--- Extracted data Enclosed Below ---
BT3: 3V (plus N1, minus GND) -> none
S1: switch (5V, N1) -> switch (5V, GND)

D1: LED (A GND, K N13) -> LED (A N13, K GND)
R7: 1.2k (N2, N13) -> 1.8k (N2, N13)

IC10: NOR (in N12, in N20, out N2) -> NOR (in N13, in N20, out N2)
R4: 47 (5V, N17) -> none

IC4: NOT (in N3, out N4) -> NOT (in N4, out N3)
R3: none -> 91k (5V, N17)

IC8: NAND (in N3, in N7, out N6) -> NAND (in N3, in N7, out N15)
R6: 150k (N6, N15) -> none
--- End of Enclosed Extracted data ---
--- Extracted data Enclosed Below ---
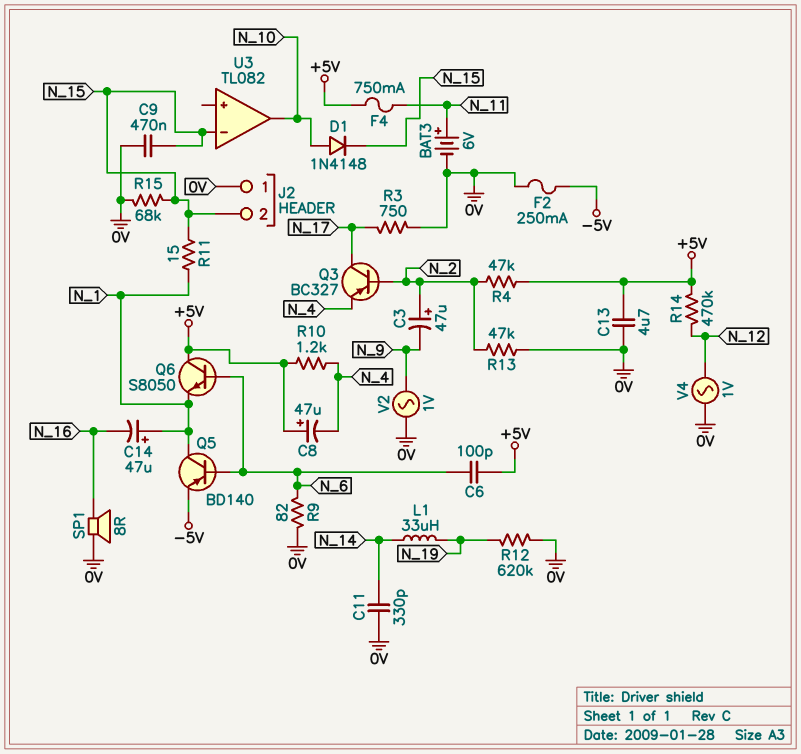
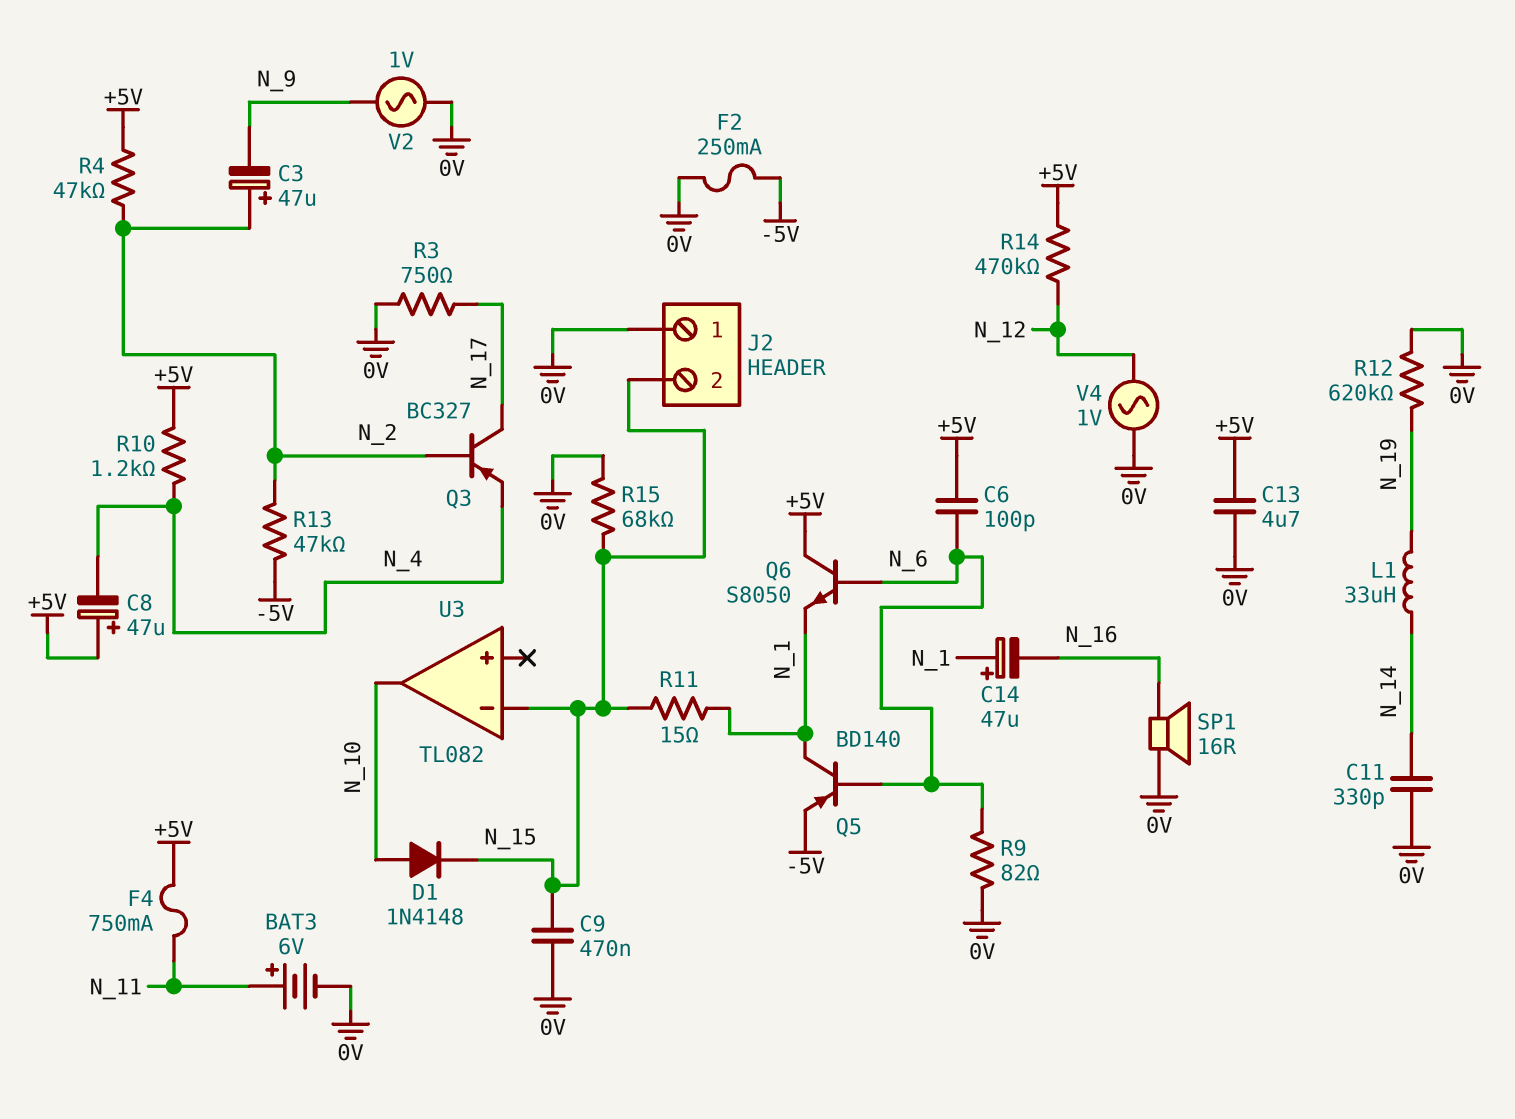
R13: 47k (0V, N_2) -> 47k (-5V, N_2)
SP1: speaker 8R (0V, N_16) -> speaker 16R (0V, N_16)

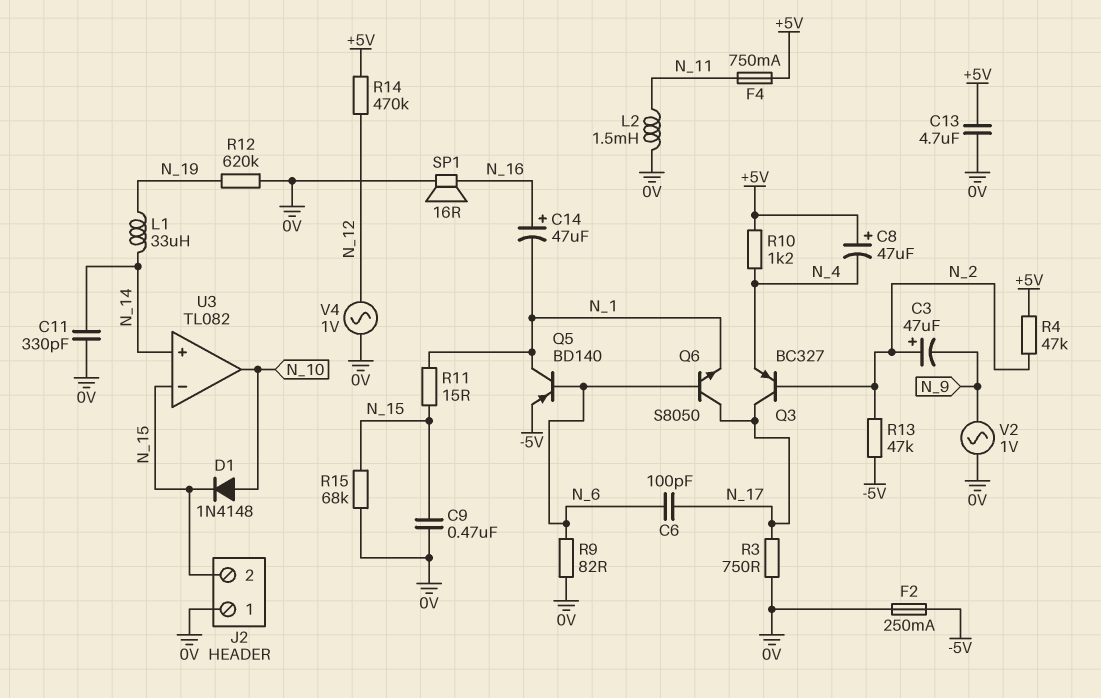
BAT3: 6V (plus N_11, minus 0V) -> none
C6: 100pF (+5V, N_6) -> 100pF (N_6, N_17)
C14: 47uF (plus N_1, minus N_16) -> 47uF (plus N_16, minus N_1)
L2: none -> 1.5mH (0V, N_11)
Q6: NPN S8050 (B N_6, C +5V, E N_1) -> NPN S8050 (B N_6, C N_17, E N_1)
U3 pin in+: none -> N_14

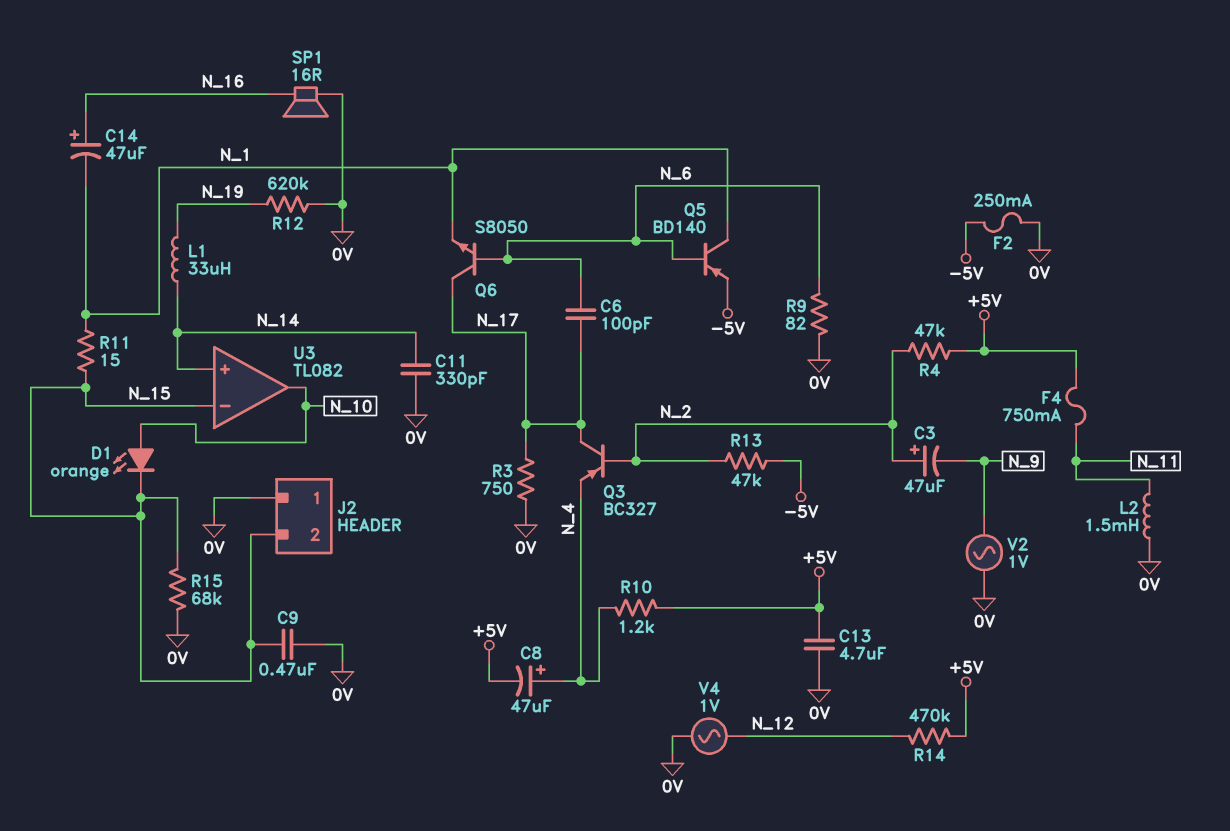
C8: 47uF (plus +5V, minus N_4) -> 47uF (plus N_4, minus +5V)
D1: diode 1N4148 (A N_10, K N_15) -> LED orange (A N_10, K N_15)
--- End of Enclosed Extracted data ---
--- Extracted data Enclosed Below ---
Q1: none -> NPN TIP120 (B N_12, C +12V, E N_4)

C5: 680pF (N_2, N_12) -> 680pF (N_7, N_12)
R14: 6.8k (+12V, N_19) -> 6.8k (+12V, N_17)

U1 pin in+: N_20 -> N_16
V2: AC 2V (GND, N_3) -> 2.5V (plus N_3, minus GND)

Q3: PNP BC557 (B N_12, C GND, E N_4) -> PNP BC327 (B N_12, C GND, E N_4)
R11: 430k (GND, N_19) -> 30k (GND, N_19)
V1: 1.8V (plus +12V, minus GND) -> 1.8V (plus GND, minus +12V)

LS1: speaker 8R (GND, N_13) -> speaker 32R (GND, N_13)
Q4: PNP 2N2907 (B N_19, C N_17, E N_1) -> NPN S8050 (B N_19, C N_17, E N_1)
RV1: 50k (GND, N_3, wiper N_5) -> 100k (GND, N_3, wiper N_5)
--- End of Enclosed Extracted data ---
- [What you should do]:
Which lines above contain the word "plus"? Show each of them.

- [Written answer]:
BT3: 3V (plus N1, minus GND) -> none
BAT3: 6V (plus N_11, minus 0V) -> none
C14: 47uF (plus N_1, minus N_16) -> 47uF (plus N_16, minus N_1)
C8: 47uF (plus +5V, minus N_4) -> 47uF (plus N_4, minus +5V)
V2: AC 2V (GND, N_3) -> 2.5V (plus N_3, minus GND)
V1: 1.8V (plus +12V, minus GND) -> 1.8V (plus GND, minus +12V)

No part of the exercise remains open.